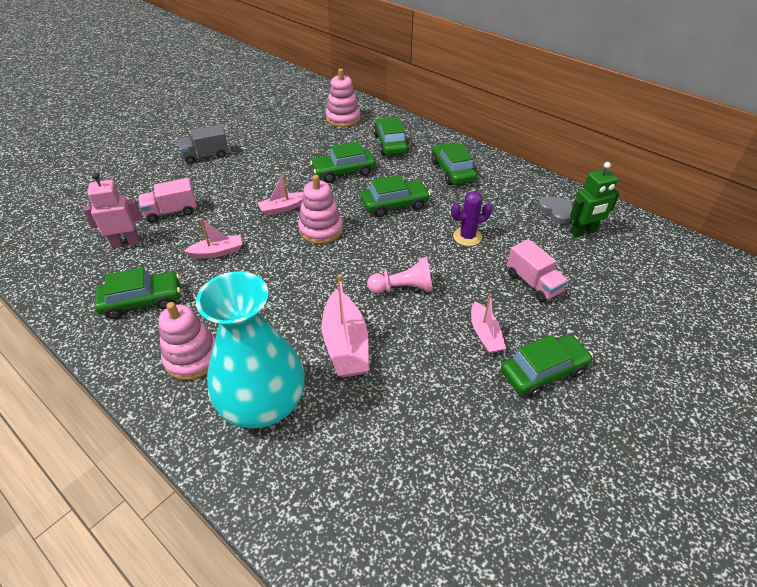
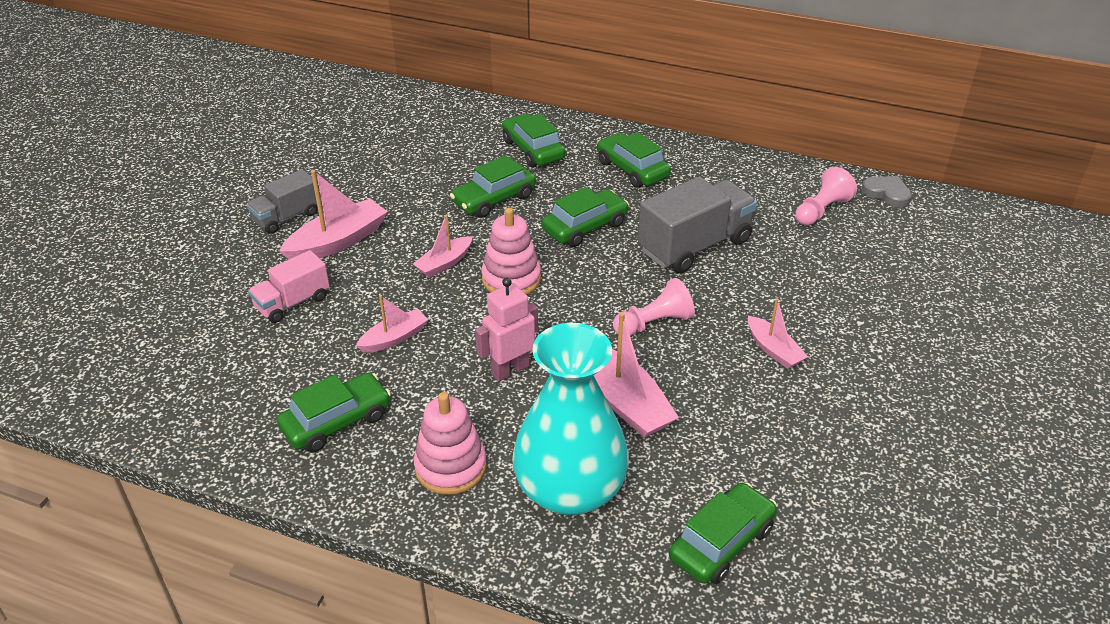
camera: 20 degrees left, 5 degrees down
(126, 243) = (258, 357): pink robot -> pink robot (510, 369)
(225, 178) = (337, 242): none -> pink boat
(343, 118) = (448, 127): pink stacking toy -> none
(467, 237) = (694, 246): purple cactus -> grey truck
(533, 283) = (796, 281): pink truck -> none
(543, 371) = (854, 372): green car -> green car (721, 542)
(556, 211) = (780, 192): grey heart -> grey heart (887, 193)
(583, 232) = (821, 210): green robot -> pink pawn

********************

**About this task**
Each line above, from the one that contains "(467, 237) = (694, 246): purple" to the last line of the records, should be repeated exactly. Leave out all others.

**Output for this task**
(467, 237) = (694, 246): purple cactus -> grey truck
(533, 283) = (796, 281): pink truck -> none
(543, 371) = (854, 372): green car -> green car (721, 542)
(556, 211) = (780, 192): grey heart -> grey heart (887, 193)
(583, 232) = (821, 210): green robot -> pink pawn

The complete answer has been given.